**Your assignment:** Reproduce the lines below exactly. Skip images.

**Dataset extract:**
====
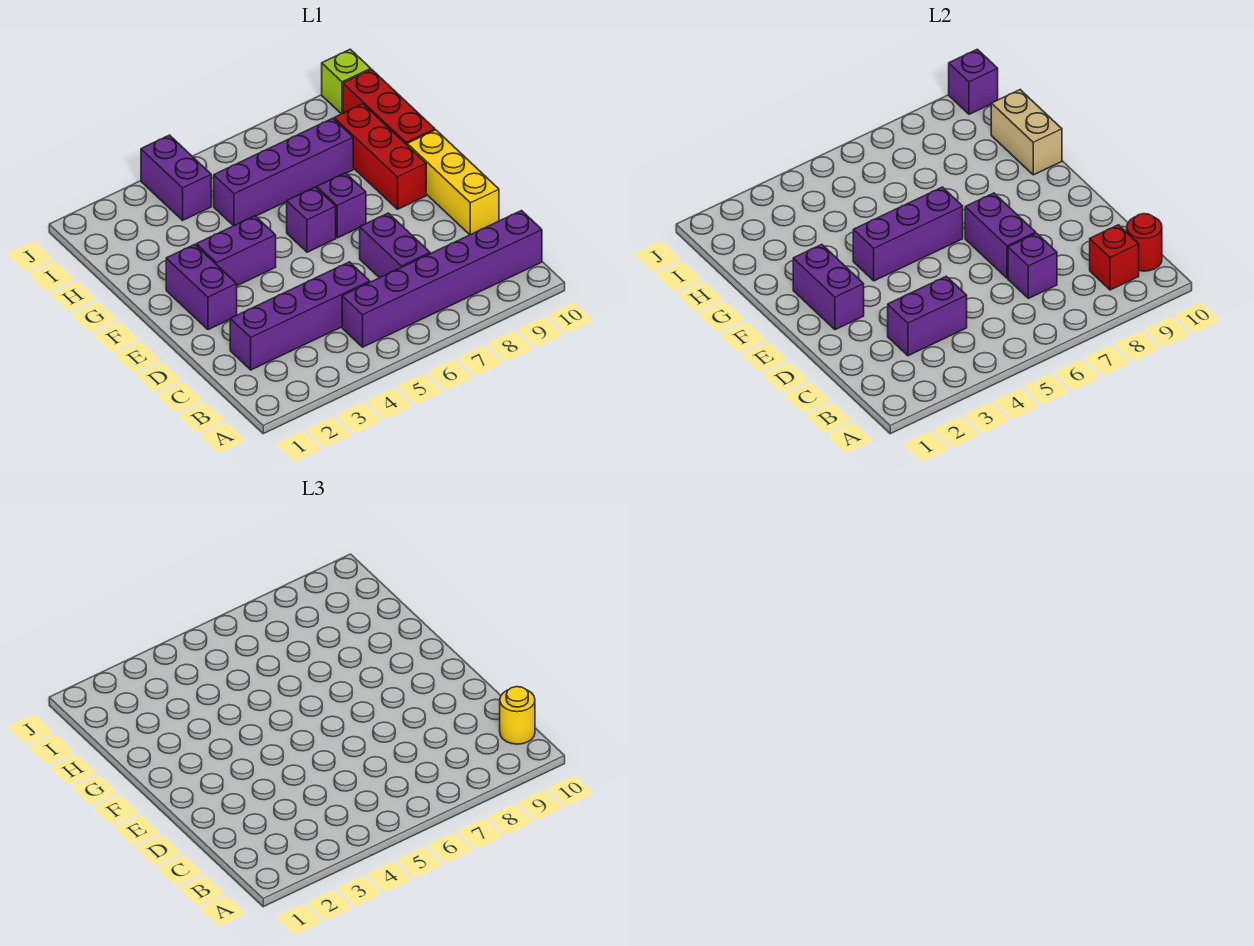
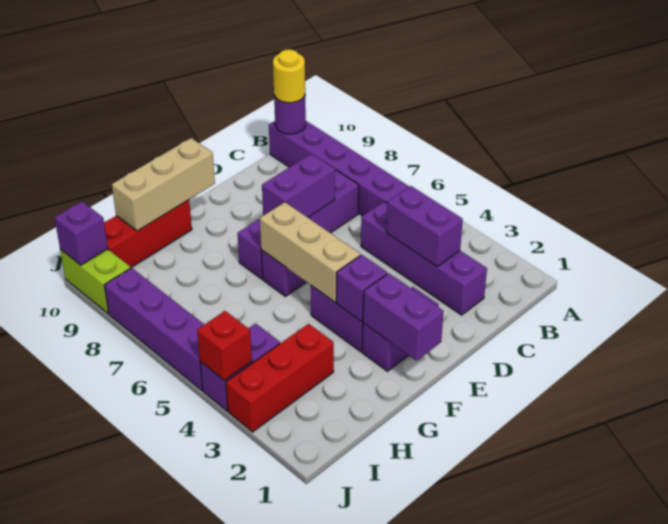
red brick B9 level 2 -> red brick J4 level 2
red round brick B10 level 2 -> purple round brick B10 level 2
purple brick C7 level 2 -> purple brick F3 level 2
yellow brick D10:F10 level 1 -> none
purple brick E2:F2 level 2 -> purple brick F1:F2 level 2
purple brick F4:F6 level 2 -> tan brick F4:F6 level 2
red brick F9:H9 level 1 -> red brick H3:J3 level 1
tan brick G10:H10 level 2 -> tan brick F10:H10 level 2
purple brick H5:H8 level 1 -> purple brick J5:J8 level 1
lime brick J10 level 1 -> lime brick J9:J10 level 1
====
**Completed exercise:**
red brick B9 level 2 -> red brick J4 level 2
red round brick B10 level 2 -> purple round brick B10 level 2
purple brick C7 level 2 -> purple brick F3 level 2
yellow brick D10:F10 level 1 -> none
purple brick E2:F2 level 2 -> purple brick F1:F2 level 2
purple brick F4:F6 level 2 -> tan brick F4:F6 level 2
red brick F9:H9 level 1 -> red brick H3:J3 level 1
tan brick G10:H10 level 2 -> tan brick F10:H10 level 2
purple brick H5:H8 level 1 -> purple brick J5:J8 level 1
lime brick J10 level 1 -> lime brick J9:J10 level 1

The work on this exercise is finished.